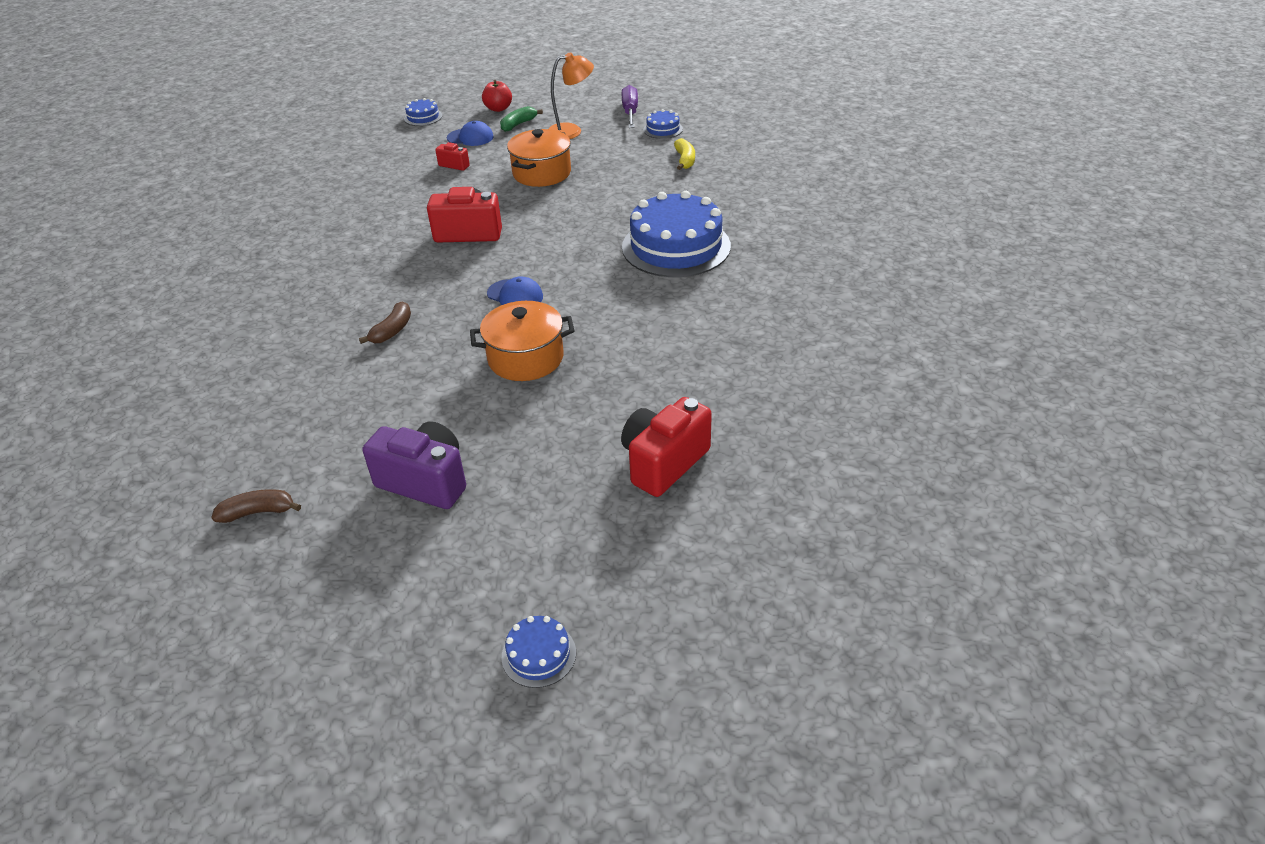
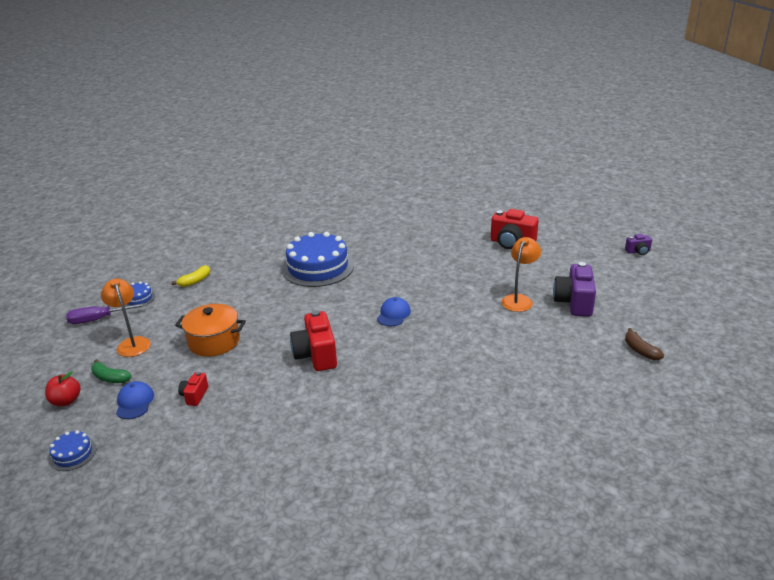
camera: 105 degrees left, 10 degrees down
brown banana [359,301,411,344] -> none
orange pot [470,301,575,381] -> none
blue cake [501,616,576,688] -> purple camera [625,234,652,255]
yellow banana [674,138,695,170] -> yellow banana turned 150 degrees clockwise [171,265,210,287]
none -> orange lamp [501,237,541,312]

_Your goal_
All of the data above needs to be given again exactly. Leave out each image.

_Exercise response_
camera: 105 degrees left, 10 degrees down
brown banana [359,301,411,344] -> none
orange pot [470,301,575,381] -> none
blue cake [501,616,576,688] -> purple camera [625,234,652,255]
yellow banana [674,138,695,170] -> yellow banana turned 150 degrees clockwise [171,265,210,287]
none -> orange lamp [501,237,541,312]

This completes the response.